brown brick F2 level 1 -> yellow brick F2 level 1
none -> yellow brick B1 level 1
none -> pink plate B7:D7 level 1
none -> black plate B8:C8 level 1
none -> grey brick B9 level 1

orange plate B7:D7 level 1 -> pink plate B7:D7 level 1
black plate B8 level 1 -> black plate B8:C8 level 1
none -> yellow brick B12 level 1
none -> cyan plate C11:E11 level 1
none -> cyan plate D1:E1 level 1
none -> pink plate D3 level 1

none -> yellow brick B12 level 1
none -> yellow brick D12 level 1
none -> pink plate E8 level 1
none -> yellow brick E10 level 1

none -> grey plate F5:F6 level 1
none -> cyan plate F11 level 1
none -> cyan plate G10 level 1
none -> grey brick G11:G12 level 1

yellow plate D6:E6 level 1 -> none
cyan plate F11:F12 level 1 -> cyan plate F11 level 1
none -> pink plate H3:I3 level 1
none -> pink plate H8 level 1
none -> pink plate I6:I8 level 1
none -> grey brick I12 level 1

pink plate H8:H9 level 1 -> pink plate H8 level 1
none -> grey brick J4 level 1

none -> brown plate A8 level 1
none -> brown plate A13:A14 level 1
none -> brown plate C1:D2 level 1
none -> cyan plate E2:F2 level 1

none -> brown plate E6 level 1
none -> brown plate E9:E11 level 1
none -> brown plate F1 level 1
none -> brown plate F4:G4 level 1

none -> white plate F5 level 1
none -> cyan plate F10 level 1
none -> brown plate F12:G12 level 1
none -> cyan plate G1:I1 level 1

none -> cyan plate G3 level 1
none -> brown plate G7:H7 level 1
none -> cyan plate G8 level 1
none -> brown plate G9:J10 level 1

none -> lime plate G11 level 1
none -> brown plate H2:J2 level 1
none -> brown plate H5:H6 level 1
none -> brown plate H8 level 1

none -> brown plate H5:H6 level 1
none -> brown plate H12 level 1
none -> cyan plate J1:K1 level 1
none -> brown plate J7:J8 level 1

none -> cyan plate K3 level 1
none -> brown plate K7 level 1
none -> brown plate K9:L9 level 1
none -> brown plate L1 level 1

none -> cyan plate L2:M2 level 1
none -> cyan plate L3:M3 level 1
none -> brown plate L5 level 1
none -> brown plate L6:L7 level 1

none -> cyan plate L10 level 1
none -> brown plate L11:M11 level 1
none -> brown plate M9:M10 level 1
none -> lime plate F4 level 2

> Work order:
Each line of the listing needs to be transcribed exactly.

> Expected answer:
brown brick F2 level 1 -> yellow brick F2 level 1
none -> yellow brick B1 level 1
none -> pink plate B7:D7 level 1
none -> black plate B8:C8 level 1
none -> grey brick B9 level 1

orange plate B7:D7 level 1 -> pink plate B7:D7 level 1
black plate B8 level 1 -> black plate B8:C8 level 1
none -> yellow brick B12 level 1
none -> cyan plate C11:E11 level 1
none -> cyan plate D1:E1 level 1
none -> pink plate D3 level 1

none -> yellow brick B12 level 1
none -> yellow brick D12 level 1
none -> pink plate E8 level 1
none -> yellow brick E10 level 1

none -> grey plate F5:F6 level 1
none -> cyan plate F11 level 1
none -> cyan plate G10 level 1
none -> grey brick G11:G12 level 1

yellow plate D6:E6 level 1 -> none
cyan plate F11:F12 level 1 -> cyan plate F11 level 1
none -> pink plate H3:I3 level 1
none -> pink plate H8 level 1
none -> pink plate I6:I8 level 1
none -> grey brick I12 level 1

pink plate H8:H9 level 1 -> pink plate H8 level 1
none -> grey brick J4 level 1

none -> brown plate A8 level 1
none -> brown plate A13:A14 level 1
none -> brown plate C1:D2 level 1
none -> cyan plate E2:F2 level 1

none -> brown plate E6 level 1
none -> brown plate E9:E11 level 1
none -> brown plate F1 level 1
none -> brown plate F4:G4 level 1

none -> white plate F5 level 1
none -> cyan plate F10 level 1
none -> brown plate F12:G12 level 1
none -> cyan plate G1:I1 level 1

none -> cyan plate G3 level 1
none -> brown plate G7:H7 level 1
none -> cyan plate G8 level 1
none -> brown plate G9:J10 level 1

none -> lime plate G11 level 1
none -> brown plate H2:J2 level 1
none -> brown plate H5:H6 level 1
none -> brown plate H8 level 1

none -> brown plate H5:H6 level 1
none -> brown plate H12 level 1
none -> cyan plate J1:K1 level 1
none -> brown plate J7:J8 level 1

none -> cyan plate K3 level 1
none -> brown plate K7 level 1
none -> brown plate K9:L9 level 1
none -> brown plate L1 level 1

none -> cyan plate L2:M2 level 1
none -> cyan plate L3:M3 level 1
none -> brown plate L5 level 1
none -> brown plate L6:L7 level 1

none -> cyan plate L10 level 1
none -> brown plate L11:M11 level 1
none -> brown plate M9:M10 level 1
none -> lime plate F4 level 2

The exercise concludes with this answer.